***** Dataset

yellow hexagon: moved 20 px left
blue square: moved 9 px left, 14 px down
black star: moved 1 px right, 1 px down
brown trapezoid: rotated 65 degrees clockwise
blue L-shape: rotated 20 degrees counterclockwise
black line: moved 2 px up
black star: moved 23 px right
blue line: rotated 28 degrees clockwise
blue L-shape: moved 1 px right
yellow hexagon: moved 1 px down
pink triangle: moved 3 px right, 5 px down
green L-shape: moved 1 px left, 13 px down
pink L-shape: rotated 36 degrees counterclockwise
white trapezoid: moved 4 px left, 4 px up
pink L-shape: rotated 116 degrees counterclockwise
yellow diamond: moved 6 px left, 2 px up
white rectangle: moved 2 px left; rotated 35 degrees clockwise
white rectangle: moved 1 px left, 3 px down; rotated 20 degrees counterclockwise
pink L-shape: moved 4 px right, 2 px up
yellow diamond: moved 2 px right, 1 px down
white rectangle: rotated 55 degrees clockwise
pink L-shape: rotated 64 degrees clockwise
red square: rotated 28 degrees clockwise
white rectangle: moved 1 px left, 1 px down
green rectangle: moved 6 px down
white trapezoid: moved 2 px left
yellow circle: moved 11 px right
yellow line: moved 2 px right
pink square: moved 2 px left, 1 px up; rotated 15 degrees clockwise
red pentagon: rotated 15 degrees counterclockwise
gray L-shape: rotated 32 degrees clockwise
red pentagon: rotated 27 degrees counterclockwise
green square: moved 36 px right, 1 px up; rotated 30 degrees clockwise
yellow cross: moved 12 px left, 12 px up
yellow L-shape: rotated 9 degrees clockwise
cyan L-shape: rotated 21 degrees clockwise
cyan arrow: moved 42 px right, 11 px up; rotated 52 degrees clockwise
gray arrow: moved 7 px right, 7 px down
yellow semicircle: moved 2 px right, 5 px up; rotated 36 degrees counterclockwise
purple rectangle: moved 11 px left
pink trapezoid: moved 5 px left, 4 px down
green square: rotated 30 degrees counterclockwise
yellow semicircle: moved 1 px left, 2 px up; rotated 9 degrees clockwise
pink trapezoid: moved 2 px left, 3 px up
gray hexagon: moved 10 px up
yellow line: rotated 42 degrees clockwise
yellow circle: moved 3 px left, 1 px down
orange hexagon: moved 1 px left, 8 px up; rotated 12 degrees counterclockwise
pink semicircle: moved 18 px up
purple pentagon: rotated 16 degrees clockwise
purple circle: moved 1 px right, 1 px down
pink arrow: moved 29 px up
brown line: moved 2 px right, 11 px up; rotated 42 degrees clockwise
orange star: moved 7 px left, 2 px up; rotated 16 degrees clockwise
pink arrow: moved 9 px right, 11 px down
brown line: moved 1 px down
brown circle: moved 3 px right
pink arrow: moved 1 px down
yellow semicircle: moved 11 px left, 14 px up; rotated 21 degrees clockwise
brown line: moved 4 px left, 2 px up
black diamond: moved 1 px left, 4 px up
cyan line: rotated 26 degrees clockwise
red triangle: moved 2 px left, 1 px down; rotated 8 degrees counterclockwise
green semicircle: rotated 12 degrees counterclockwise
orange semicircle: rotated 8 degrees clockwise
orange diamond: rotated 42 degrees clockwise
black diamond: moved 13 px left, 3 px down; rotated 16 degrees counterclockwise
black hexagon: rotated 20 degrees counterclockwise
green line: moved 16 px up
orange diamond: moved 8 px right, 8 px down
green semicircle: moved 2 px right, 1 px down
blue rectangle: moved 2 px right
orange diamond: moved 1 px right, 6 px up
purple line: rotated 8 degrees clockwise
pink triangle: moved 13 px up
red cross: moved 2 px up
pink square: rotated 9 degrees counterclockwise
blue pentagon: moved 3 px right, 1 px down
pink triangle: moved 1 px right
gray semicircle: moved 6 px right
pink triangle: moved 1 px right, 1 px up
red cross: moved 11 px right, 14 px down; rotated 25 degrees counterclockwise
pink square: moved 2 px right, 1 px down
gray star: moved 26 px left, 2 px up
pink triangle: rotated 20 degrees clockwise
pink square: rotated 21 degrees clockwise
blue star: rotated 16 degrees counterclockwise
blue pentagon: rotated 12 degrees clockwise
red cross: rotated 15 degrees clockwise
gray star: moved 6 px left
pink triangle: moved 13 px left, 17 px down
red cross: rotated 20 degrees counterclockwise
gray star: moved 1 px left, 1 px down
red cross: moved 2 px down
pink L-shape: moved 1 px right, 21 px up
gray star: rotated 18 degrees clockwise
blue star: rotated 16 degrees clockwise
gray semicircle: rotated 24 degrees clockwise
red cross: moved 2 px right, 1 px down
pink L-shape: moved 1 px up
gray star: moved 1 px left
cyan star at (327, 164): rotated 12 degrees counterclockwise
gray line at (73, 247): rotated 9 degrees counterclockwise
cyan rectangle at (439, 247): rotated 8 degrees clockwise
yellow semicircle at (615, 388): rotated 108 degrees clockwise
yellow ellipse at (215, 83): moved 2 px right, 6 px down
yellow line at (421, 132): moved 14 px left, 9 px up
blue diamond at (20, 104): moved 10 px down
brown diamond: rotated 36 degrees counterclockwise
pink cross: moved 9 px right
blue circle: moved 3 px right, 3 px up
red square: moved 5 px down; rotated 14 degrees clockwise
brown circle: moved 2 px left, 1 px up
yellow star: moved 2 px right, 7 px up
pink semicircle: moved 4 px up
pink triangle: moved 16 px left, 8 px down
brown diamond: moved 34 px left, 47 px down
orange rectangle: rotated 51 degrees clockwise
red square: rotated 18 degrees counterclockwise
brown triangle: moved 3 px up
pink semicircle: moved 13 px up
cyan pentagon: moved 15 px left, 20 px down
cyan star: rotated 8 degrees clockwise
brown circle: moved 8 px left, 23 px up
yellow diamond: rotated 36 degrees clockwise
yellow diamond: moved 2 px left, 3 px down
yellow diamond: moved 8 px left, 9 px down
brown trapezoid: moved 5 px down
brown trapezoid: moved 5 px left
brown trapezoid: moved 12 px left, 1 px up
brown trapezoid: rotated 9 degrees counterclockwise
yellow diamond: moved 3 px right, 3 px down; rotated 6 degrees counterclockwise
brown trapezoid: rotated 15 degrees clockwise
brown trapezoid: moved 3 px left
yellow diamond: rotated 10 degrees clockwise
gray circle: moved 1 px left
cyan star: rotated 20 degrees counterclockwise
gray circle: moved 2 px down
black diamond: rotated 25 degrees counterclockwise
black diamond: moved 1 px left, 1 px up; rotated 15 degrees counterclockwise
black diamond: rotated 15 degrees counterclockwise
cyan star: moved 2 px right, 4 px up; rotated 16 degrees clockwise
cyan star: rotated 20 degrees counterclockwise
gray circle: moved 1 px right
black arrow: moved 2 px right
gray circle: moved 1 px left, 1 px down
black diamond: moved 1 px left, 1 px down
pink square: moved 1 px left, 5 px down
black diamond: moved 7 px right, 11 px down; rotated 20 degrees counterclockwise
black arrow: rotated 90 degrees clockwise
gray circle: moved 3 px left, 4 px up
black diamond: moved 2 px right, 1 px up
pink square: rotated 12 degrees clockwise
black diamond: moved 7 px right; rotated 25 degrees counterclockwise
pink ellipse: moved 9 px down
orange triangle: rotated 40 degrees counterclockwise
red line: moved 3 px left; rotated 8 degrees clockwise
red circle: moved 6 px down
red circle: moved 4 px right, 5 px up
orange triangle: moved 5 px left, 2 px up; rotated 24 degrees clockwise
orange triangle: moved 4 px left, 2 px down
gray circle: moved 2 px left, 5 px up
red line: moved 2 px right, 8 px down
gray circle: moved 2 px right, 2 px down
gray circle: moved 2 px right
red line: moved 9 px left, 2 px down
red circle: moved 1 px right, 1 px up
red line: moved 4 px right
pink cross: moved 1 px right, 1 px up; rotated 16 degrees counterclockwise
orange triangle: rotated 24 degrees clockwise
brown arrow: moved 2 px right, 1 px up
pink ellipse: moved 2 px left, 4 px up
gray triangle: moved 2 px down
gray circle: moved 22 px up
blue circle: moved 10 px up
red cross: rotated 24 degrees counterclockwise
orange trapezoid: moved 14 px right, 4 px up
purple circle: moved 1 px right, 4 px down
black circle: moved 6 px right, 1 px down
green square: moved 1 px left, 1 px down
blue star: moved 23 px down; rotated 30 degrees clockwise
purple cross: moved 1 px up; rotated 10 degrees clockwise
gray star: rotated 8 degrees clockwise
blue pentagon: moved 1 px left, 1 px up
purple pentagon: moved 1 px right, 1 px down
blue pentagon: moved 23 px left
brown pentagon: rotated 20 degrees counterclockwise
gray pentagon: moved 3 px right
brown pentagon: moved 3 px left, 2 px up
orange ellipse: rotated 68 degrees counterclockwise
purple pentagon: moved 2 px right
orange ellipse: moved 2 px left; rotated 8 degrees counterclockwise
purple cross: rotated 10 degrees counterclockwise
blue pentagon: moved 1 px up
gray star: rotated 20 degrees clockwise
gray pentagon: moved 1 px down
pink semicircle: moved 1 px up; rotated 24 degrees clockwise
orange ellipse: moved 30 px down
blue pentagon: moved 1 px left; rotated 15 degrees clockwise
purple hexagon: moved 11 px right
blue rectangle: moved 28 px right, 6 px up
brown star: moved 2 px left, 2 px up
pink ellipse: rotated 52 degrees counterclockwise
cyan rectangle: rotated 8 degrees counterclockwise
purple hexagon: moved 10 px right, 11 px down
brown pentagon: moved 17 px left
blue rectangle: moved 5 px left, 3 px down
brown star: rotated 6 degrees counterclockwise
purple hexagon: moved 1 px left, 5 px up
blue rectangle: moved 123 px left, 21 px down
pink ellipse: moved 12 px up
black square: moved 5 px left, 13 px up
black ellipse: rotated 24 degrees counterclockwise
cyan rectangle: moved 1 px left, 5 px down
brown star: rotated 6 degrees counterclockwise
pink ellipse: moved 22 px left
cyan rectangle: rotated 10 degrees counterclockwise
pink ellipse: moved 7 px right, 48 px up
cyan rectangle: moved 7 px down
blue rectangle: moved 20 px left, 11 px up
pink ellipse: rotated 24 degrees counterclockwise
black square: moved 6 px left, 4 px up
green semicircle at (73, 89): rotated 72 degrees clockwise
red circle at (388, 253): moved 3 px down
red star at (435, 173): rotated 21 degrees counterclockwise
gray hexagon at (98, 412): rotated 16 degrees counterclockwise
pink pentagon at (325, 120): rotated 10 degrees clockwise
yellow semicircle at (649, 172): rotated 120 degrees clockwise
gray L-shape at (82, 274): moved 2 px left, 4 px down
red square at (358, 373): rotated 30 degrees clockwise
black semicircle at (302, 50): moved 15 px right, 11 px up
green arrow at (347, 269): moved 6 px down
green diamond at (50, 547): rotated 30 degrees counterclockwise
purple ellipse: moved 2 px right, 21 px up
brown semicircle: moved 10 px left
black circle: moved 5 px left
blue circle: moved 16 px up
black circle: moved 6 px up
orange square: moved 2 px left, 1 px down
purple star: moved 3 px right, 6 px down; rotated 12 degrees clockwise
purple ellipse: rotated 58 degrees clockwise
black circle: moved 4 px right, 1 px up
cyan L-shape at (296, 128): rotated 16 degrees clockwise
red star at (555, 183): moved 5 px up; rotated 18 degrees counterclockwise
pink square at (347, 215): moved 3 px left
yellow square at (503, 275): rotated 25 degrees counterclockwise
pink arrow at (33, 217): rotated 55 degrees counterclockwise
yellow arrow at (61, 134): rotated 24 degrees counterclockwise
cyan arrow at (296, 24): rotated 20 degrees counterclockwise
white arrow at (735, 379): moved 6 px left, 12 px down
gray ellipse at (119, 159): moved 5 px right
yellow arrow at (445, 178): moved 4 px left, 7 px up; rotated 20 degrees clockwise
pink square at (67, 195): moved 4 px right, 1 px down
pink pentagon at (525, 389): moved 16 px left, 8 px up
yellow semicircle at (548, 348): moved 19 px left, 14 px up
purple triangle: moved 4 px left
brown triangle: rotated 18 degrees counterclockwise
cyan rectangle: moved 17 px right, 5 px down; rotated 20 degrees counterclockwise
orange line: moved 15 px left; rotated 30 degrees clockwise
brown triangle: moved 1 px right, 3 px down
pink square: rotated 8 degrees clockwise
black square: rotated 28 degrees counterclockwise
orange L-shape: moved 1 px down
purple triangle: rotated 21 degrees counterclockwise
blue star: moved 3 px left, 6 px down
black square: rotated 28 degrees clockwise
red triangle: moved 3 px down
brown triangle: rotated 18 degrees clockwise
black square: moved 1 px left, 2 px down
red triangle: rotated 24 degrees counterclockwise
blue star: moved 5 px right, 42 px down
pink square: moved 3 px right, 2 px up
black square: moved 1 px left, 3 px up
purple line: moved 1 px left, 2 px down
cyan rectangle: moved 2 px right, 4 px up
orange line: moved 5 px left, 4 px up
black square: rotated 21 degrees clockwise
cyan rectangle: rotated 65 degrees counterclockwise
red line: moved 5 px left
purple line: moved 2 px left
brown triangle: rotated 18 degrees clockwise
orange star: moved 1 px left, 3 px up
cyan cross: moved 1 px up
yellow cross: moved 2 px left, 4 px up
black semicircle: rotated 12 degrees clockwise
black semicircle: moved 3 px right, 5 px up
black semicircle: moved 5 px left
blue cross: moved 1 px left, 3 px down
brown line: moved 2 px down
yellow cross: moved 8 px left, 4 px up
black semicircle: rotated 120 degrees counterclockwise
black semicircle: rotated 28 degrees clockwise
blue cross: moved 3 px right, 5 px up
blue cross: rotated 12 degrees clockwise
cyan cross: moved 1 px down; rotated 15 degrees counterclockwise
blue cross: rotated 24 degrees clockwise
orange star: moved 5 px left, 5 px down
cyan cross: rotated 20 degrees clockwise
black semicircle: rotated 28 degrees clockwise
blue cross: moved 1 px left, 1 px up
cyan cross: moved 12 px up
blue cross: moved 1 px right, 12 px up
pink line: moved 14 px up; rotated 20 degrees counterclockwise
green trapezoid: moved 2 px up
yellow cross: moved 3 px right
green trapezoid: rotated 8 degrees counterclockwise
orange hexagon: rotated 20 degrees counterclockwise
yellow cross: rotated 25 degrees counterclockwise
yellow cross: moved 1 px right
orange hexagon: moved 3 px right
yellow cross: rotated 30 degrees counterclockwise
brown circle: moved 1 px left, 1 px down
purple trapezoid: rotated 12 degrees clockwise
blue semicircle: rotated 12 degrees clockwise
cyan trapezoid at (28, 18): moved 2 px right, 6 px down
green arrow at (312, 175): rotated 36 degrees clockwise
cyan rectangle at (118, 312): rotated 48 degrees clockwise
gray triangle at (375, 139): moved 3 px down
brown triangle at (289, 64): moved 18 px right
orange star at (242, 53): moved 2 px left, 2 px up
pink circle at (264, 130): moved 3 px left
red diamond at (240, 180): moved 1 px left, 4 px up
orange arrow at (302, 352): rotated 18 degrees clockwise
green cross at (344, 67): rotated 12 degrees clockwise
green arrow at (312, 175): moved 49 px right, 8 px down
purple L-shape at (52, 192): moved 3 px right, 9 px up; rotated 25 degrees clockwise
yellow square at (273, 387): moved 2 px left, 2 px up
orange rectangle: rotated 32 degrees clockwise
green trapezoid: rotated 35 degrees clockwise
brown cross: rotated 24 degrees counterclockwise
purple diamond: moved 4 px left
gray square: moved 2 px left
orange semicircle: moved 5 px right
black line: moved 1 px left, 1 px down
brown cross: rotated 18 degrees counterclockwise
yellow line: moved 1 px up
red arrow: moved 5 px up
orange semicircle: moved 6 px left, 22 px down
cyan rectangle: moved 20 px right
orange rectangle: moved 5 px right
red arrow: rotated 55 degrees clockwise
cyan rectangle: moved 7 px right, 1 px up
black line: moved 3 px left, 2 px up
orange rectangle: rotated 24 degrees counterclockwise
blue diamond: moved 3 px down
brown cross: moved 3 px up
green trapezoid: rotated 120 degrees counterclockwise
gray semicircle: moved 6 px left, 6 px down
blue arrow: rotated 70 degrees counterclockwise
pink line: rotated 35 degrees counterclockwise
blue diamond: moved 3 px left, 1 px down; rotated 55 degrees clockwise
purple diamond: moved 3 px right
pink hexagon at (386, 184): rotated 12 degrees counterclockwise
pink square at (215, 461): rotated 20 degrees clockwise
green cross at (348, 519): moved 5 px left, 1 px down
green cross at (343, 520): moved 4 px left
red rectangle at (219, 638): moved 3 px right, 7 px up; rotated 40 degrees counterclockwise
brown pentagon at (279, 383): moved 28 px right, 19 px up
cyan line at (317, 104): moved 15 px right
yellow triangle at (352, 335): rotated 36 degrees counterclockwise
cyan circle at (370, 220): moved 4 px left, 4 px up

**********

Problem to work on:
Lay out the listing above as a Markdown table with the columns Row and Entry, from its first line through the line with "pink L-shape: rotated 116", both included. Number each line in Row, put its text in Entry, and skip any blank lines.

Written answer:
| Row | Entry |
|---|---|
| 1 | yellow hexagon: moved 20 px left |
| 2 | blue square: moved 9 px left, 14 px down |
| 3 | black star: moved 1 px right, 1 px down |
| 4 | brown trapezoid: rotated 65 degrees clockwise |
| 5 | blue L-shape: rotated 20 degrees counterclockwise |
| 6 | black line: moved 2 px up |
| 7 | black star: moved 23 px right |
| 8 | blue line: rotated 28 degrees clockwise |
| 9 | blue L-shape: moved 1 px right |
| 10 | yellow hexagon: moved 1 px down |
| 11 | pink triangle: moved 3 px right, 5 px down |
| 12 | green L-shape: moved 1 px left, 13 px down |
| 13 | pink L-shape: rotated 36 degrees counterclockwise |
| 14 | white trapezoid: moved 4 px left, 4 px up |
| 15 | pink L-shape: rotated 116 degrees counterclockwise |